=== Instructions to follow ===
Please return the data word for word and leave out any picture it contains.

=== Data extract ===
##########
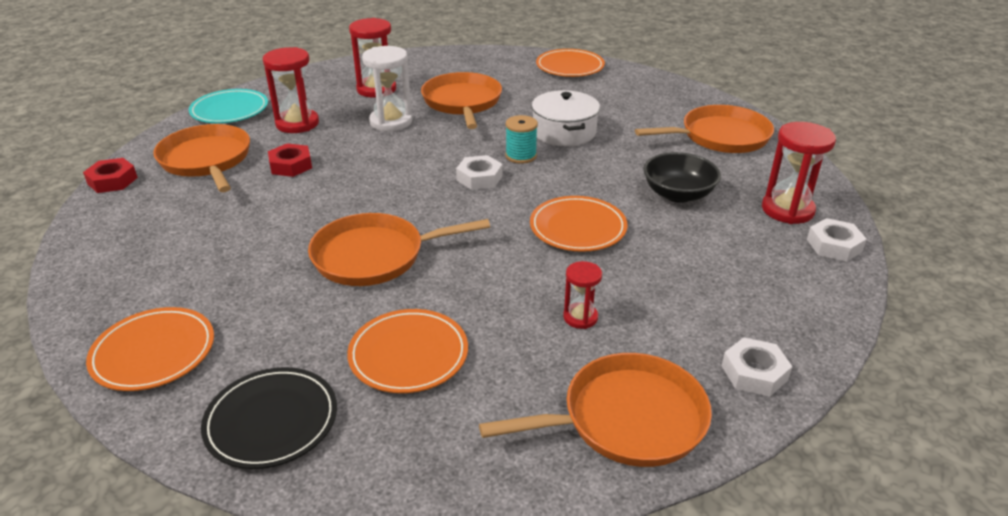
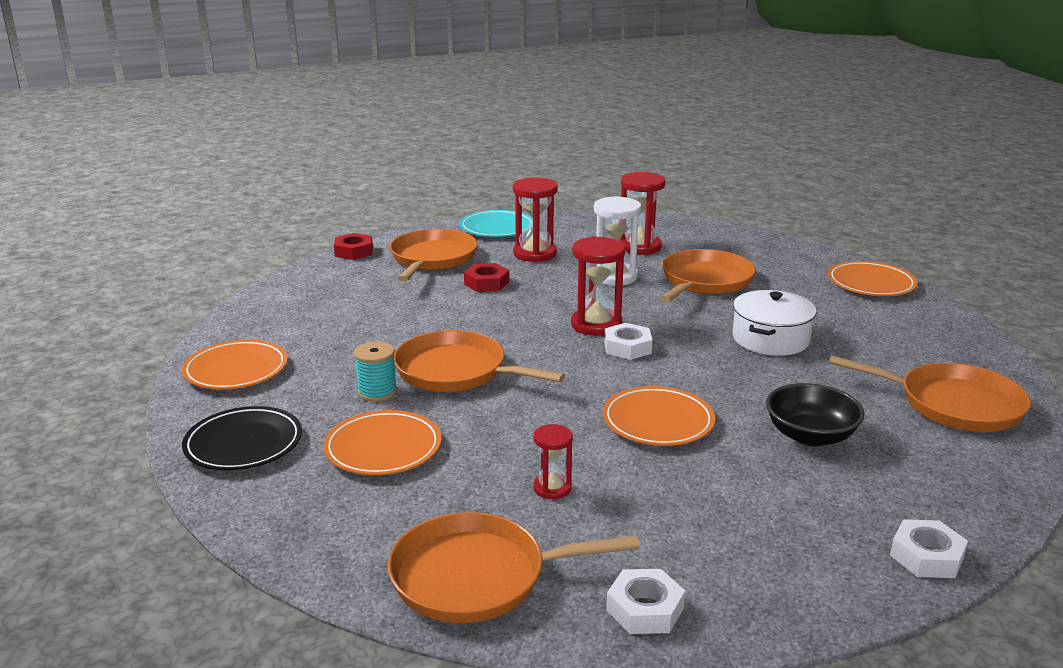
camera: 40 degrees right, 10 degrees down
orange pan [479,353,712,467] -> orange pan turned 150 degrees clockwise [388,512,640,623]
turquoise spool [506,115,538,164] -> turquoise spool moved to [354,342,397,402]
red hourglass [762,122,836,224] -> red hourglass moved to [571,236,625,336]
##########
=== Solution to this problem ===
camera: 40 degrees right, 10 degrees down
orange pan [479,353,712,467] -> orange pan turned 150 degrees clockwise [388,512,640,623]
turquoise spool [506,115,538,164] -> turquoise spool moved to [354,342,397,402]
red hourglass [762,122,836,224] -> red hourglass moved to [571,236,625,336]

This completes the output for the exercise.